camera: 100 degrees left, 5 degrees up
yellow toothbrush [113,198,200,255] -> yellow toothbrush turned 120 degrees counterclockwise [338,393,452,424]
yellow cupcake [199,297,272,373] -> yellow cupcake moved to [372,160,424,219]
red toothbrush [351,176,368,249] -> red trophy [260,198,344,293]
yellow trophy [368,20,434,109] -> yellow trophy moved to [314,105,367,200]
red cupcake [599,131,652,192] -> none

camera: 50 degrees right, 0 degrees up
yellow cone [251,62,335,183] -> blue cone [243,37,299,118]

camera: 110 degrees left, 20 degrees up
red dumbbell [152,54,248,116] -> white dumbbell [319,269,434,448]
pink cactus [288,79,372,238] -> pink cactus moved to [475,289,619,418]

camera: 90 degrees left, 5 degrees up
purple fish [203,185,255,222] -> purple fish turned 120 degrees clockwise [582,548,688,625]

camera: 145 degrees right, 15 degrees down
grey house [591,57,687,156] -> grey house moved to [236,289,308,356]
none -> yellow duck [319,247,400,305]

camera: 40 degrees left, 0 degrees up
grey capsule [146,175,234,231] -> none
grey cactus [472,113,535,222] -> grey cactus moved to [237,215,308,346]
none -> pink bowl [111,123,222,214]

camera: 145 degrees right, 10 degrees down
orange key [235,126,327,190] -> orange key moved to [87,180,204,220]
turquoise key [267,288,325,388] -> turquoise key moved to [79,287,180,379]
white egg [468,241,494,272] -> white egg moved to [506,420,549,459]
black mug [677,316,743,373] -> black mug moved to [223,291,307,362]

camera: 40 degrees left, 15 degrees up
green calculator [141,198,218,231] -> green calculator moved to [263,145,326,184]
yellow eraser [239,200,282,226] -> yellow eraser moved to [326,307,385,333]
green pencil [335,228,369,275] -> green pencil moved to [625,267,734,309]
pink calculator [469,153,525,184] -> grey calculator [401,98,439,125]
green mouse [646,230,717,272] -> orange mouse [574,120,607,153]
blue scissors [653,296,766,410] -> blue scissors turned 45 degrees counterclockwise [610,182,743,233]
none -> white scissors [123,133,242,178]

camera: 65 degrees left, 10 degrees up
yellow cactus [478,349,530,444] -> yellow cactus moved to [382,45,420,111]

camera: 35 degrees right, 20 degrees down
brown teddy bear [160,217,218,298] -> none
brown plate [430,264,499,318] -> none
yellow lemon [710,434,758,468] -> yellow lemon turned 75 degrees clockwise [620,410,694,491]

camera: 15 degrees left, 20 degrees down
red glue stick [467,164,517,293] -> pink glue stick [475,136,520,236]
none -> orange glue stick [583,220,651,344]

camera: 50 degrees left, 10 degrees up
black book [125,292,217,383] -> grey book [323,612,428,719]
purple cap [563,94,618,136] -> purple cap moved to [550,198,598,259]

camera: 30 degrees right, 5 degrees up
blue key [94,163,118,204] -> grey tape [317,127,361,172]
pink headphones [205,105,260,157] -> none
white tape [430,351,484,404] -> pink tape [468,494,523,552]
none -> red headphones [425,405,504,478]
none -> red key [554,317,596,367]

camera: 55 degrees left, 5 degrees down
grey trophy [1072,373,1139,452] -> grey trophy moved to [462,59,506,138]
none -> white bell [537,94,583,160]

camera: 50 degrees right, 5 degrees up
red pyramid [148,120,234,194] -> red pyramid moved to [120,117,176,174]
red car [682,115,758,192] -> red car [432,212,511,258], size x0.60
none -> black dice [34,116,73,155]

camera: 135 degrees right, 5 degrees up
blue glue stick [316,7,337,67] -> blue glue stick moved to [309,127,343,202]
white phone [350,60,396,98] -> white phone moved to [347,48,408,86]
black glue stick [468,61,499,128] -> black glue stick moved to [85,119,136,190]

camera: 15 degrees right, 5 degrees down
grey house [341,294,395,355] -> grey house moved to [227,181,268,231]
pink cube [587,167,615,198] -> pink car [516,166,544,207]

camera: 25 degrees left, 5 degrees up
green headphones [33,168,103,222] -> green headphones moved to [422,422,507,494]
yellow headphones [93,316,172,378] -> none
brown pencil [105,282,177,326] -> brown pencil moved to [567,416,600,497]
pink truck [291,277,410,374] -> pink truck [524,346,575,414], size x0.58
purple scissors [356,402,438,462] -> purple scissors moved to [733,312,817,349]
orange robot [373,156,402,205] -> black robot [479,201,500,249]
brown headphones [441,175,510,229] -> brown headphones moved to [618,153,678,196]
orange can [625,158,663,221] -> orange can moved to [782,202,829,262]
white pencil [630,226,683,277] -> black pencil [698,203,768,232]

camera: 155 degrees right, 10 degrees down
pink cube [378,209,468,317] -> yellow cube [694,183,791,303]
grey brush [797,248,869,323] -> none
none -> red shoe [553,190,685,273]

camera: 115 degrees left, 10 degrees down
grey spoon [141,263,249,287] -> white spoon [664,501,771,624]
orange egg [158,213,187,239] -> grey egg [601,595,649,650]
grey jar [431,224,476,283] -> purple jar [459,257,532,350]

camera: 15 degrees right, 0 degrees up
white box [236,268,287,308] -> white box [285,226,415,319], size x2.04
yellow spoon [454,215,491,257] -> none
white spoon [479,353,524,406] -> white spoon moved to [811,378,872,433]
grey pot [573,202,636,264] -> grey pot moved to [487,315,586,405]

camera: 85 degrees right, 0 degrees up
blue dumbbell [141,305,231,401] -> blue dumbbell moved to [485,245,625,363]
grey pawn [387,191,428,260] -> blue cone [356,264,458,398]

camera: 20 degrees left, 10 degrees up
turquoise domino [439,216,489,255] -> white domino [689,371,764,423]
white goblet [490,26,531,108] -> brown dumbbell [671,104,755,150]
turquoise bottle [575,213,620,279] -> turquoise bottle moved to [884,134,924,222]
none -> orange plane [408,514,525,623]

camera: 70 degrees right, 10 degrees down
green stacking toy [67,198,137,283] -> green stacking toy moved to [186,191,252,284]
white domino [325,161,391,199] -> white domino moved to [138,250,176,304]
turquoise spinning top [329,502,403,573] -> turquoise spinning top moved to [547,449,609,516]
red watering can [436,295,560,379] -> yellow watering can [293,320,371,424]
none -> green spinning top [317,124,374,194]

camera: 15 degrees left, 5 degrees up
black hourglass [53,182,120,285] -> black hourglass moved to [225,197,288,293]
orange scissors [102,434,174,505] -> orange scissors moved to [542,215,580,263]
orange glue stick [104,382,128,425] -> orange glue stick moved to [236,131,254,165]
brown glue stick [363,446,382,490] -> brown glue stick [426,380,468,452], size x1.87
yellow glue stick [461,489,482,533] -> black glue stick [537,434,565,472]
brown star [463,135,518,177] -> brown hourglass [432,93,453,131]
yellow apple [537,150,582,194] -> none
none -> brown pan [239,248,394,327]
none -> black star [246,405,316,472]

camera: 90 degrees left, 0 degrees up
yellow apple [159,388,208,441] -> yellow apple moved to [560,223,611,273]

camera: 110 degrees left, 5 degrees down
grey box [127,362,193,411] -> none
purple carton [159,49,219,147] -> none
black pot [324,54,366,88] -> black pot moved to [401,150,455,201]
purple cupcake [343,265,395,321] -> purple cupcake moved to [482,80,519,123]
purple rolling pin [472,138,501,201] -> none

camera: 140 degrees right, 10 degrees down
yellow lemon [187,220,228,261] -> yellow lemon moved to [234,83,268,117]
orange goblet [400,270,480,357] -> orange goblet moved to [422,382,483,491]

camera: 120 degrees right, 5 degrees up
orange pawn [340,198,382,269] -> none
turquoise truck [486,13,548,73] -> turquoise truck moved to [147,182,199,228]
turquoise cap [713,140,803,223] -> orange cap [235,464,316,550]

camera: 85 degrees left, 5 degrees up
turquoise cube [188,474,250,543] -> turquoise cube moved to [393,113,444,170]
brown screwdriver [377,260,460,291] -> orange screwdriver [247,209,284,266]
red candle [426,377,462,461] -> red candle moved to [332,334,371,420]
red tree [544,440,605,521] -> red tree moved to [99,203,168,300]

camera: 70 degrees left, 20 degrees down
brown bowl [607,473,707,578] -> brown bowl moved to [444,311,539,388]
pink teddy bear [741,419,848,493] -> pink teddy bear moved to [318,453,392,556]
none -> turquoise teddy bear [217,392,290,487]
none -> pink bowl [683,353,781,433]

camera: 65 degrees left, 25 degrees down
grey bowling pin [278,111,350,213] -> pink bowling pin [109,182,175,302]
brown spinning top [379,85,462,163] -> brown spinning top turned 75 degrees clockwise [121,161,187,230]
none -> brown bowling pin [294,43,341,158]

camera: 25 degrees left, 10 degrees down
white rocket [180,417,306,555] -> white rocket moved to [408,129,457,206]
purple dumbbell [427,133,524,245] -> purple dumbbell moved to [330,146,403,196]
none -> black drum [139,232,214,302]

- **What is required**: Of all the entries above, output exactly the lines between the one holding "camera: 145 degrees right, 15 degrees down" and the one holding "camera: 145 degrees right, 10 degrees down", inclusive.

- **Expected answer**:
camera: 145 degrees right, 15 degrees down
grey house [591,57,687,156] -> grey house moved to [236,289,308,356]
none -> yellow duck [319,247,400,305]

camera: 40 degrees left, 0 degrees up
grey capsule [146,175,234,231] -> none
grey cactus [472,113,535,222] -> grey cactus moved to [237,215,308,346]
none -> pink bowl [111,123,222,214]

camera: 145 degrees right, 10 degrees down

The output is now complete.